Top to bottom, output the entries that follow exactly.

#### [Supplied records]
● ● ● ●

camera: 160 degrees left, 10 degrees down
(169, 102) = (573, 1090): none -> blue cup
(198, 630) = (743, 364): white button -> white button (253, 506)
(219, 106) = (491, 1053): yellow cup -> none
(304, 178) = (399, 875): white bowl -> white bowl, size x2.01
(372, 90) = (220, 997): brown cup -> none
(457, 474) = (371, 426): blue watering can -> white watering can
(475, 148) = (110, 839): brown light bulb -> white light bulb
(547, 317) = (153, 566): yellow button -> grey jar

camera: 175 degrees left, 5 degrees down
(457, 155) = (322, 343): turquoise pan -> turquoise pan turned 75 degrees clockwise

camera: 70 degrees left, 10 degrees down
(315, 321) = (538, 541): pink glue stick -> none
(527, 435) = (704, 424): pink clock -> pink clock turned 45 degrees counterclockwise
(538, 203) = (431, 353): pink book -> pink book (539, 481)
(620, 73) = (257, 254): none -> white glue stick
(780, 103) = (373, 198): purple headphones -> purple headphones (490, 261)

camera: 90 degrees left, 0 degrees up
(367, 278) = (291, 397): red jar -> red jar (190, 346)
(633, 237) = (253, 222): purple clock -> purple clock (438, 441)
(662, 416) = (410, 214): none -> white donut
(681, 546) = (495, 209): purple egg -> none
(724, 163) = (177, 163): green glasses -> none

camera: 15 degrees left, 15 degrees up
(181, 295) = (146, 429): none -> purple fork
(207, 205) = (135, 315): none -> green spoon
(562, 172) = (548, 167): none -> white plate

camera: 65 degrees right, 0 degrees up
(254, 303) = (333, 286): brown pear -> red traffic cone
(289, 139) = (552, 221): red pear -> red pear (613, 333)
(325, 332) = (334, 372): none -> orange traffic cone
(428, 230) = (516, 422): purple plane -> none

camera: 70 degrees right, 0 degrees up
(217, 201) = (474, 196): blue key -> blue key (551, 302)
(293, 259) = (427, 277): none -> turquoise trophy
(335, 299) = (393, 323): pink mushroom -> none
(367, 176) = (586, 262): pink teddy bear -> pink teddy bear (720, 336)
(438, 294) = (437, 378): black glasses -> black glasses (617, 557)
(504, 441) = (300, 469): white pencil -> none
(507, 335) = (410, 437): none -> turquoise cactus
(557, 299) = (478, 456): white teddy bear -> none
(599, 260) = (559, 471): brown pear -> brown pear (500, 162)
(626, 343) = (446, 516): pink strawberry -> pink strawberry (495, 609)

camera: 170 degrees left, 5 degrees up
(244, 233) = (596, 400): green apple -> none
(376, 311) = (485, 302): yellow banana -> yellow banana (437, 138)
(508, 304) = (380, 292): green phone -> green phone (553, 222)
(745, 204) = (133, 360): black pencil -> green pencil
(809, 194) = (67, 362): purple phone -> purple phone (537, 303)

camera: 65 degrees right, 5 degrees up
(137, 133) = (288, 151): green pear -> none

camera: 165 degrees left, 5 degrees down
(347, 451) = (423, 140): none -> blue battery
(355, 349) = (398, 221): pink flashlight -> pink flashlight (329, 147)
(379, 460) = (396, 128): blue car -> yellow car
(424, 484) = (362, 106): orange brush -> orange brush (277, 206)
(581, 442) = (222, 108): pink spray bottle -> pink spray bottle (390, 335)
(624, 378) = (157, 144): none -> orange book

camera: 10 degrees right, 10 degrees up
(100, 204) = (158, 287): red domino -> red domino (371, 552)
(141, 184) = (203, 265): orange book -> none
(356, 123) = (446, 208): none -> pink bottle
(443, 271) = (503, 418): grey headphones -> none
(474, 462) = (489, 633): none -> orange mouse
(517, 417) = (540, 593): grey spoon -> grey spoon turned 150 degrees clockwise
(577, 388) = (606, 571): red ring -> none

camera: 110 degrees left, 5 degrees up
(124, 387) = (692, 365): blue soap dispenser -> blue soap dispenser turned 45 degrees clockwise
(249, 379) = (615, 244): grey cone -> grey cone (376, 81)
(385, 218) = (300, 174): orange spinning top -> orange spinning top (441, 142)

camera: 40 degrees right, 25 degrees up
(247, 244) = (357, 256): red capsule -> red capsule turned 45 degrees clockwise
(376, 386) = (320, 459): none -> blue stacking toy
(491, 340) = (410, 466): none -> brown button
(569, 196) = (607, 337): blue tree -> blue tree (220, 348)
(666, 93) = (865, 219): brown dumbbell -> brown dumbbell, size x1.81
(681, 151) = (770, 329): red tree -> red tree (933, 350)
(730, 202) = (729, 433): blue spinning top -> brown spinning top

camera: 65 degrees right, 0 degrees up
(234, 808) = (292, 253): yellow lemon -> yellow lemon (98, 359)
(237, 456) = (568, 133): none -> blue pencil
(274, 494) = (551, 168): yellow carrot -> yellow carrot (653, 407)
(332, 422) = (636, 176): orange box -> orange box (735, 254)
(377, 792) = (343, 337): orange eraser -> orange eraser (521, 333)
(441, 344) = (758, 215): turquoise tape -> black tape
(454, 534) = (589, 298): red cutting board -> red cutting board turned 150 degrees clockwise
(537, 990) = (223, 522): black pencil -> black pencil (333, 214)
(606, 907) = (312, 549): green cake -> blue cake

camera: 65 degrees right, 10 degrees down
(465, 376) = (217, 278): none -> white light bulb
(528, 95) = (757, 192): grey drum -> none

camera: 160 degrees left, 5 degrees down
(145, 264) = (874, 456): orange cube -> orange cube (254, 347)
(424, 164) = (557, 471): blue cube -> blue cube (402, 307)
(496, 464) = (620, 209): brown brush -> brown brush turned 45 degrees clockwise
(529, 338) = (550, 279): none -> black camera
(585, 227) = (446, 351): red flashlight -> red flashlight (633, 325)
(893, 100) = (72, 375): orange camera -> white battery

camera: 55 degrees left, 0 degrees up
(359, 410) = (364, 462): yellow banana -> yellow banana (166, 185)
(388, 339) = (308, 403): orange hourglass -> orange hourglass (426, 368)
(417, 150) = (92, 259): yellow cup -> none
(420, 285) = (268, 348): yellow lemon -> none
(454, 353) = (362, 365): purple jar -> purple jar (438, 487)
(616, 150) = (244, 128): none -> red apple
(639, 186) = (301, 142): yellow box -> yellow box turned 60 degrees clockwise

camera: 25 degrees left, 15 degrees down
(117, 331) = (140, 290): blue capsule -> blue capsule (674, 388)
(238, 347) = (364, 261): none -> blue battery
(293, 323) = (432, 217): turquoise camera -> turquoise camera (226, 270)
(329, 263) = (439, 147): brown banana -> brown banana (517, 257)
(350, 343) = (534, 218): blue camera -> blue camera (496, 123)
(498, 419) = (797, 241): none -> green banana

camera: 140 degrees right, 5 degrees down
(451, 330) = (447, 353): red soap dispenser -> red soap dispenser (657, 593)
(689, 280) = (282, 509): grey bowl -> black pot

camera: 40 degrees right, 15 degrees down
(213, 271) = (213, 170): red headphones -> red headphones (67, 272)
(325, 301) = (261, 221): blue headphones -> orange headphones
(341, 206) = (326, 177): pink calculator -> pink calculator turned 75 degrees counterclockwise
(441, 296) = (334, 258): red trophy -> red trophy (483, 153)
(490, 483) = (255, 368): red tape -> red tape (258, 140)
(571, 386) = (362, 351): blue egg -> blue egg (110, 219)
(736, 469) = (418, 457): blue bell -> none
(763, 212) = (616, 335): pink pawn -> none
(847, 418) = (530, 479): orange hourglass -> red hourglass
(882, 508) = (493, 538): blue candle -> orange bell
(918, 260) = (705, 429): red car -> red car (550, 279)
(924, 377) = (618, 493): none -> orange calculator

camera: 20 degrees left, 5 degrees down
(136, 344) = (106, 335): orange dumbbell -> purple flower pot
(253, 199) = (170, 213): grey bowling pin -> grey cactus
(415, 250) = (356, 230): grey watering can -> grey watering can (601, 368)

● ● ● ●

#### [Answer space]
camera: 160 degrees left, 10 degrees down
(169, 102) = (573, 1090): none -> blue cup
(198, 630) = (743, 364): white button -> white button (253, 506)
(219, 106) = (491, 1053): yellow cup -> none
(304, 178) = (399, 875): white bowl -> white bowl, size x2.01
(372, 90) = (220, 997): brown cup -> none
(457, 474) = (371, 426): blue watering can -> white watering can
(475, 148) = (110, 839): brown light bulb -> white light bulb
(547, 317) = (153, 566): yellow button -> grey jar

camera: 175 degrees left, 5 degrees down
(457, 155) = (322, 343): turquoise pan -> turquoise pan turned 75 degrees clockwise

camera: 70 degrees left, 10 degrees down
(315, 321) = (538, 541): pink glue stick -> none
(527, 435) = (704, 424): pink clock -> pink clock turned 45 degrees counterclockwise
(538, 203) = (431, 353): pink book -> pink book (539, 481)
(620, 73) = (257, 254): none -> white glue stick
(780, 103) = (373, 198): purple headphones -> purple headphones (490, 261)

camera: 90 degrees left, 0 degrees up
(367, 278) = (291, 397): red jar -> red jar (190, 346)
(633, 237) = (253, 222): purple clock -> purple clock (438, 441)
(662, 416) = (410, 214): none -> white donut
(681, 546) = (495, 209): purple egg -> none
(724, 163) = (177, 163): green glasses -> none

camera: 15 degrees left, 15 degrees up
(181, 295) = (146, 429): none -> purple fork
(207, 205) = (135, 315): none -> green spoon
(562, 172) = (548, 167): none -> white plate

camera: 65 degrees right, 0 degrees up
(254, 303) = (333, 286): brown pear -> red traffic cone
(289, 139) = (552, 221): red pear -> red pear (613, 333)
(325, 332) = (334, 372): none -> orange traffic cone
(428, 230) = (516, 422): purple plane -> none

camera: 70 degrees right, 0 degrees up
(217, 201) = (474, 196): blue key -> blue key (551, 302)
(293, 259) = (427, 277): none -> turquoise trophy
(335, 299) = (393, 323): pink mushroom -> none
(367, 176) = (586, 262): pink teddy bear -> pink teddy bear (720, 336)
(438, 294) = (437, 378): black glasses -> black glasses (617, 557)
(504, 441) = (300, 469): white pencil -> none
(507, 335) = (410, 437): none -> turquoise cactus
(557, 299) = (478, 456): white teddy bear -> none
(599, 260) = (559, 471): brown pear -> brown pear (500, 162)
(626, 343) = (446, 516): pink strawberry -> pink strawberry (495, 609)

camera: 170 degrees left, 5 degrees up
(244, 233) = (596, 400): green apple -> none
(376, 311) = (485, 302): yellow banana -> yellow banana (437, 138)
(508, 304) = (380, 292): green phone -> green phone (553, 222)
(745, 204) = (133, 360): black pencil -> green pencil
(809, 194) = (67, 362): purple phone -> purple phone (537, 303)

camera: 65 degrees right, 5 degrees up
(137, 133) = (288, 151): green pear -> none

camera: 165 degrees left, 5 degrees down
(347, 451) = (423, 140): none -> blue battery
(355, 349) = (398, 221): pink flashlight -> pink flashlight (329, 147)
(379, 460) = (396, 128): blue car -> yellow car
(424, 484) = (362, 106): orange brush -> orange brush (277, 206)
(581, 442) = (222, 108): pink spray bottle -> pink spray bottle (390, 335)
(624, 378) = (157, 144): none -> orange book

camera: 10 degrees right, 10 degrees up
(100, 204) = (158, 287): red domino -> red domino (371, 552)
(141, 184) = (203, 265): orange book -> none
(356, 123) = (446, 208): none -> pink bottle
(443, 271) = (503, 418): grey headphones -> none
(474, 462) = (489, 633): none -> orange mouse
(517, 417) = (540, 593): grey spoon -> grey spoon turned 150 degrees clockwise
(577, 388) = (606, 571): red ring -> none

camera: 110 degrees left, 5 degrees up
(124, 387) = (692, 365): blue soap dispenser -> blue soap dispenser turned 45 degrees clockwise
(249, 379) = (615, 244): grey cone -> grey cone (376, 81)
(385, 218) = (300, 174): orange spinning top -> orange spinning top (441, 142)

camera: 40 degrees right, 25 degrees up
(247, 244) = (357, 256): red capsule -> red capsule turned 45 degrees clockwise
(376, 386) = (320, 459): none -> blue stacking toy
(491, 340) = (410, 466): none -> brown button
(569, 196) = (607, 337): blue tree -> blue tree (220, 348)
(666, 93) = (865, 219): brown dumbbell -> brown dumbbell, size x1.81
(681, 151) = (770, 329): red tree -> red tree (933, 350)
(730, 202) = (729, 433): blue spinning top -> brown spinning top

camera: 65 degrees right, 0 degrees up
(234, 808) = (292, 253): yellow lemon -> yellow lemon (98, 359)
(237, 456) = (568, 133): none -> blue pencil
(274, 494) = (551, 168): yellow carrot -> yellow carrot (653, 407)
(332, 422) = (636, 176): orange box -> orange box (735, 254)
(377, 792) = (343, 337): orange eraser -> orange eraser (521, 333)
(441, 344) = (758, 215): turquoise tape -> black tape
(454, 534) = (589, 298): red cutting board -> red cutting board turned 150 degrees clockwise
(537, 990) = (223, 522): black pencil -> black pencil (333, 214)
(606, 907) = (312, 549): green cake -> blue cake

camera: 65 degrees right, 10 degrees down
(465, 376) = (217, 278): none -> white light bulb
(528, 95) = (757, 192): grey drum -> none

camera: 160 degrees left, 5 degrees down
(145, 264) = (874, 456): orange cube -> orange cube (254, 347)
(424, 164) = (557, 471): blue cube -> blue cube (402, 307)
(496, 464) = (620, 209): brown brush -> brown brush turned 45 degrees clockwise
(529, 338) = (550, 279): none -> black camera
(585, 227) = (446, 351): red flashlight -> red flashlight (633, 325)
(893, 100) = (72, 375): orange camera -> white battery

camera: 55 degrees left, 0 degrees up
(359, 410) = (364, 462): yellow banana -> yellow banana (166, 185)
(388, 339) = (308, 403): orange hourglass -> orange hourglass (426, 368)
(417, 150) = (92, 259): yellow cup -> none
(420, 285) = (268, 348): yellow lemon -> none
(454, 353) = (362, 365): purple jar -> purple jar (438, 487)
(616, 150) = (244, 128): none -> red apple
(639, 186) = (301, 142): yellow box -> yellow box turned 60 degrees clockwise

camera: 25 degrees left, 15 degrees down
(117, 331) = (140, 290): blue capsule -> blue capsule (674, 388)
(238, 347) = (364, 261): none -> blue battery
(293, 323) = (432, 217): turquoise camera -> turquoise camera (226, 270)
(329, 263) = (439, 147): brown banana -> brown banana (517, 257)
(350, 343) = (534, 218): blue camera -> blue camera (496, 123)
(498, 419) = (797, 241): none -> green banana

camera: 140 degrees right, 5 degrees down
(451, 330) = (447, 353): red soap dispenser -> red soap dispenser (657, 593)
(689, 280) = (282, 509): grey bowl -> black pot

camera: 40 degrees right, 15 degrees down
(213, 271) = (213, 170): red headphones -> red headphones (67, 272)
(325, 301) = (261, 221): blue headphones -> orange headphones
(341, 206) = (326, 177): pink calculator -> pink calculator turned 75 degrees counterclockwise
(441, 296) = (334, 258): red trophy -> red trophy (483, 153)
(490, 483) = (255, 368): red tape -> red tape (258, 140)
(571, 386) = (362, 351): blue egg -> blue egg (110, 219)
(736, 469) = (418, 457): blue bell -> none
(763, 212) = (616, 335): pink pawn -> none
(847, 418) = (530, 479): orange hourglass -> red hourglass
(882, 508) = (493, 538): blue candle -> orange bell
(918, 260) = (705, 429): red car -> red car (550, 279)
(924, 377) = (618, 493): none -> orange calculator

camera: 20 degrees left, 5 degrees down
(136, 344) = (106, 335): orange dumbbell -> purple flower pot
(253, 199) = (170, 213): grey bowling pin -> grey cactus
(415, 250) = (356, 230): grey watering can -> grey watering can (601, 368)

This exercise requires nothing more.